Materials provided:

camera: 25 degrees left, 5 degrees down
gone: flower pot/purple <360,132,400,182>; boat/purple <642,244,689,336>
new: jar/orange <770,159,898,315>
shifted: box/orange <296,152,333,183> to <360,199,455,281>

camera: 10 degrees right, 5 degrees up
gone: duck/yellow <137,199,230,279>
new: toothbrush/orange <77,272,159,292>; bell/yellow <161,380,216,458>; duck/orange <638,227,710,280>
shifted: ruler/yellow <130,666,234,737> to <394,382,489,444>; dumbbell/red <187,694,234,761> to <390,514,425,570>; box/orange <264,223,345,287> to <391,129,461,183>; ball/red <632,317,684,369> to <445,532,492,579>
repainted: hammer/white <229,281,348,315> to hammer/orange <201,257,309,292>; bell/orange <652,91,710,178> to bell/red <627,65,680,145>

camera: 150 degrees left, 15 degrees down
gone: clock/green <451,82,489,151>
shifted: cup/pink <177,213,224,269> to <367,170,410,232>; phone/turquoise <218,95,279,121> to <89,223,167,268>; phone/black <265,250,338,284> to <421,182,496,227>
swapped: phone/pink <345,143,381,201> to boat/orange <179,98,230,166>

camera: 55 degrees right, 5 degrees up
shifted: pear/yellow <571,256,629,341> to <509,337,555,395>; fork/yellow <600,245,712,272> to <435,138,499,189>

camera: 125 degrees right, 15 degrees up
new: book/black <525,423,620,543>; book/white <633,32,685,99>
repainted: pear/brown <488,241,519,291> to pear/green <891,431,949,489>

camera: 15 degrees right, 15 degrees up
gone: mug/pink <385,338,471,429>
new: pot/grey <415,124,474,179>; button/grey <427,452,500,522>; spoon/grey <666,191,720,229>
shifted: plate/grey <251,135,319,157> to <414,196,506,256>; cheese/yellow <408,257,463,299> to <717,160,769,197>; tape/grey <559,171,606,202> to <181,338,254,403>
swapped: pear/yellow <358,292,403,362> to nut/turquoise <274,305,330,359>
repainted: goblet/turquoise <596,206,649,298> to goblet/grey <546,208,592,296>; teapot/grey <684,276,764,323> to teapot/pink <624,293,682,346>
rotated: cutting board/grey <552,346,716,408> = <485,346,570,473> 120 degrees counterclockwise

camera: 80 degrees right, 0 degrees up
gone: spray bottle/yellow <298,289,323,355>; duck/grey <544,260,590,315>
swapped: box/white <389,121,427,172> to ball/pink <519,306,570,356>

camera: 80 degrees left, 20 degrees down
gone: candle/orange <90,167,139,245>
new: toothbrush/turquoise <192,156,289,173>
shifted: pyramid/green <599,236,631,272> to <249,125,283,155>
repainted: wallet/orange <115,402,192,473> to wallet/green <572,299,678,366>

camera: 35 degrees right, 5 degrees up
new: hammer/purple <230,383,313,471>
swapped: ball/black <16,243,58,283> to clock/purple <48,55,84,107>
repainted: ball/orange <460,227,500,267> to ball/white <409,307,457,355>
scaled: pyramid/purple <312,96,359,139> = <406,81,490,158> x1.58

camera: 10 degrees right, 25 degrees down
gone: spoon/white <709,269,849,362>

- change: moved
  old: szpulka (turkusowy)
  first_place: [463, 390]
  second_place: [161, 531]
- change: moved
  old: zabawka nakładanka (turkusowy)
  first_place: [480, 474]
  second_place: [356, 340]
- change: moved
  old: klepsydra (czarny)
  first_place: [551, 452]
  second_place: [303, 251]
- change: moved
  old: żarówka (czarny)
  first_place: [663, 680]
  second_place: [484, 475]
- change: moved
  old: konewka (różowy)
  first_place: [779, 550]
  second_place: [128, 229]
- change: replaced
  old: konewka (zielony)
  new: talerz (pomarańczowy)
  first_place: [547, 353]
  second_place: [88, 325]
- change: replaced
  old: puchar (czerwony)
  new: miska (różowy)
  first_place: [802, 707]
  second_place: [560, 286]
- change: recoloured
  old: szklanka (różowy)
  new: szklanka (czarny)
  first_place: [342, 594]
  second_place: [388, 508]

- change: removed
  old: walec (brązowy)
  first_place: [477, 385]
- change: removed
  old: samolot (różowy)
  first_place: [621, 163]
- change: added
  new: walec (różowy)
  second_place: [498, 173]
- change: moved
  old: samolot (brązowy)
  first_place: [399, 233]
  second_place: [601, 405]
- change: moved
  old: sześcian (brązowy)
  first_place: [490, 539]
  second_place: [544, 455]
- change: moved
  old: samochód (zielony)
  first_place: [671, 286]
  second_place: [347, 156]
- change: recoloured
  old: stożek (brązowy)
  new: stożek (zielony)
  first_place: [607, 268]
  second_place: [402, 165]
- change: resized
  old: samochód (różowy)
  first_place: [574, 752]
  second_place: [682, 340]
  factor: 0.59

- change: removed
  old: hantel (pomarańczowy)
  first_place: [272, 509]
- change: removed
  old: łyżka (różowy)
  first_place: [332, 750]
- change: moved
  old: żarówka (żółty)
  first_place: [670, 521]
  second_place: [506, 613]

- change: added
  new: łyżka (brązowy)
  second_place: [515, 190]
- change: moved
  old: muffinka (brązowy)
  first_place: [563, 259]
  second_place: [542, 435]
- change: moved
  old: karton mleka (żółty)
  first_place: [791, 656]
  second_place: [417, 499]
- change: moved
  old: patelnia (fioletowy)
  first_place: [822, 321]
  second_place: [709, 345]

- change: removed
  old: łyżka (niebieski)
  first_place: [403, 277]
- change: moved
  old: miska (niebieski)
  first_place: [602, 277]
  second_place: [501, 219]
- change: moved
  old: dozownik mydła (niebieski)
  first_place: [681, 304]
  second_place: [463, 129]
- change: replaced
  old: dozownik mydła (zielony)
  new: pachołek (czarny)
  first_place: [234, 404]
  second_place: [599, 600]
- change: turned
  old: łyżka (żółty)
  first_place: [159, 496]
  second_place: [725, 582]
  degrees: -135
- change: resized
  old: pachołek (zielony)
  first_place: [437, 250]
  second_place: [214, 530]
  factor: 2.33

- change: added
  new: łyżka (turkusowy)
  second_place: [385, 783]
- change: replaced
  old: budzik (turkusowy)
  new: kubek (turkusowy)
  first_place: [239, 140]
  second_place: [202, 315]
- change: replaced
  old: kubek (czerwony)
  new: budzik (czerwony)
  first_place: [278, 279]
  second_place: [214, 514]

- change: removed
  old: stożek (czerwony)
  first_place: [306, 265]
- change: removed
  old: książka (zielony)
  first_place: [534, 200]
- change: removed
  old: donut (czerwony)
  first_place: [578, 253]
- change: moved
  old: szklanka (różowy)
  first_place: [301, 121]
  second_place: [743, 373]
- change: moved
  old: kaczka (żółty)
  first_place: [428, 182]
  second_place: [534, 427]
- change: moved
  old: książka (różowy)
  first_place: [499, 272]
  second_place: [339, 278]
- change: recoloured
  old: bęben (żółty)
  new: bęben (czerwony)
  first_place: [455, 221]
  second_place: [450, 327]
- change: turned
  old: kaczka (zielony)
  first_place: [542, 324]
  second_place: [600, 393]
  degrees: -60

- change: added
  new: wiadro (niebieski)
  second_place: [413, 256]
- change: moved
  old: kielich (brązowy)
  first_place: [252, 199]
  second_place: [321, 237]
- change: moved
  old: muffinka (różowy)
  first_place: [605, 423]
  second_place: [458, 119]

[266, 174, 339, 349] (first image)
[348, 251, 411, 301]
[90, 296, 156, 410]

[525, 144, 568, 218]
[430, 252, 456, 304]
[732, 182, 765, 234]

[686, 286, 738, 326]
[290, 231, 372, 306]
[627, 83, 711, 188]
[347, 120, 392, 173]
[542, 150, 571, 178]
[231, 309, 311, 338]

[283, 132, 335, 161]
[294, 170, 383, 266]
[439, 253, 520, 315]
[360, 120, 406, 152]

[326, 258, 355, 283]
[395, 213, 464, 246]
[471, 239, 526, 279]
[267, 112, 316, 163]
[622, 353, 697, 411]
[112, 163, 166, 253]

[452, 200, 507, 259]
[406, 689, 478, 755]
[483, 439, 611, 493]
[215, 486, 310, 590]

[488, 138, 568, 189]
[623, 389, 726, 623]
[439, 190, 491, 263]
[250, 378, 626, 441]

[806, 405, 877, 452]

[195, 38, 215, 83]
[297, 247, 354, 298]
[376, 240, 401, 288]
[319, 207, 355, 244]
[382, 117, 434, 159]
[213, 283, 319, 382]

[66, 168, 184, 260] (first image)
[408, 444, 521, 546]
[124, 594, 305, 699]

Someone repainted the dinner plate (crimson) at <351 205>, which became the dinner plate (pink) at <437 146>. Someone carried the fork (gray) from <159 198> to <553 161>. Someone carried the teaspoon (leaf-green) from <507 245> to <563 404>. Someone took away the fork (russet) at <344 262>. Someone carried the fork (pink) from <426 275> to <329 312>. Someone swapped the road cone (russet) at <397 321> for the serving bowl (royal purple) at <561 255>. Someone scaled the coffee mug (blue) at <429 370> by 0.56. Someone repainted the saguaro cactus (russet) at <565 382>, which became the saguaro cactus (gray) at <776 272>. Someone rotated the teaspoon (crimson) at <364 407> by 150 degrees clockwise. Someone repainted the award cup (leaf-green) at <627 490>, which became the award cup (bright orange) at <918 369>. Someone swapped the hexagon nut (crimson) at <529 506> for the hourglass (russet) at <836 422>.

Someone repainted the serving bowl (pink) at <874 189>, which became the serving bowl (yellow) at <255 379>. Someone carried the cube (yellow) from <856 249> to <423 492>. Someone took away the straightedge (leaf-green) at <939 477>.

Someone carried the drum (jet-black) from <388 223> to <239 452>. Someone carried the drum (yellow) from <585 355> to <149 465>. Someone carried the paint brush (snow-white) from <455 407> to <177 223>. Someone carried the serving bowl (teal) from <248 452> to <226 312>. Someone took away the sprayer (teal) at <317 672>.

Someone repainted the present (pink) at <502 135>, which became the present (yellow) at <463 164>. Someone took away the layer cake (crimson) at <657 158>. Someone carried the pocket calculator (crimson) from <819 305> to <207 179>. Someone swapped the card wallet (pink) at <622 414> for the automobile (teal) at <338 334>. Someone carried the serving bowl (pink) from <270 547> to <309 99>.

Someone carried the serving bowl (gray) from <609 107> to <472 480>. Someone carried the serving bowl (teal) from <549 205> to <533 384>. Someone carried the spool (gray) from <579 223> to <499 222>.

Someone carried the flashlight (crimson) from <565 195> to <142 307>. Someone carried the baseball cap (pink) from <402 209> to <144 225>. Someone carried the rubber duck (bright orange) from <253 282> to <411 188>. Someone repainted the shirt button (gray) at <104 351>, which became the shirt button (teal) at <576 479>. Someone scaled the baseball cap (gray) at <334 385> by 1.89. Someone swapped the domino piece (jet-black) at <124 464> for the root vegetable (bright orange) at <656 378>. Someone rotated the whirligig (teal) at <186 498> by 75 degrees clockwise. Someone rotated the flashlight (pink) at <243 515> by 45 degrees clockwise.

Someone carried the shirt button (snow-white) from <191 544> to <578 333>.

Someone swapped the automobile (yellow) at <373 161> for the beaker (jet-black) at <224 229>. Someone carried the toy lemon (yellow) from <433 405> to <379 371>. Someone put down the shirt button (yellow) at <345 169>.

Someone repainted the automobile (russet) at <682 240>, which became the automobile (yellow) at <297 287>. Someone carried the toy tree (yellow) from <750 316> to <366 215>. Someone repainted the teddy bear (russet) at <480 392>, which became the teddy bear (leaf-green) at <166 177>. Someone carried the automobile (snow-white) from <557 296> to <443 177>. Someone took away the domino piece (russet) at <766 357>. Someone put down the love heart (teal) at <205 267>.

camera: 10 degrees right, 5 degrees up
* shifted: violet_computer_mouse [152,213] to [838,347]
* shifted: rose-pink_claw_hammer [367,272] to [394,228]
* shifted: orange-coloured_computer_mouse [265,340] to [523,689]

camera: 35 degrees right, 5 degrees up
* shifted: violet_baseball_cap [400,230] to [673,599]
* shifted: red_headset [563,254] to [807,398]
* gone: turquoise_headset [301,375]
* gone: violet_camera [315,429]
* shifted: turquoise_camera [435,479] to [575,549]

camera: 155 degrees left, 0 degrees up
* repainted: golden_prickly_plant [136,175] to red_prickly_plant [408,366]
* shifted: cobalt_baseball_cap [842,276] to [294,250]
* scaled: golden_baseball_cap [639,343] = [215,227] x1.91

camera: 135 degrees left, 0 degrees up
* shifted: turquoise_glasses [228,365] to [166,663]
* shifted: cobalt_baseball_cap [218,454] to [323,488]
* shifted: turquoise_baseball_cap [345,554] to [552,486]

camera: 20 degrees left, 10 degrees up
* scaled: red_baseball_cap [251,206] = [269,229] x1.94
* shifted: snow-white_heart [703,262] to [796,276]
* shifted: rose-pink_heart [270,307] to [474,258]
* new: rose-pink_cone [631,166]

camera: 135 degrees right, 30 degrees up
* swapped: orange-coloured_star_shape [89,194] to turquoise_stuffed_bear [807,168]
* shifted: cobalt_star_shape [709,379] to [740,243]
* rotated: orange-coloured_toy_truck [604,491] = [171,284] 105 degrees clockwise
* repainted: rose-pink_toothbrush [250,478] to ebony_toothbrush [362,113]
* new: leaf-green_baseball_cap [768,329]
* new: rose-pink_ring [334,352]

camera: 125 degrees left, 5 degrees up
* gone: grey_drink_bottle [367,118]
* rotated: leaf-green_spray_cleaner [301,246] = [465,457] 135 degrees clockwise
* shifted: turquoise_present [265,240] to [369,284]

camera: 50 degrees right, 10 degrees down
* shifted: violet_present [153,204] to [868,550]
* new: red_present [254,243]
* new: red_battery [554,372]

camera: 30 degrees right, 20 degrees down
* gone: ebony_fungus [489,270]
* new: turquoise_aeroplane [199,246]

Task brief:
Report all lines in the listing above that contain the word "konewka".

Task answer:
  old: konewka (różowy)
  old: konewka (zielony)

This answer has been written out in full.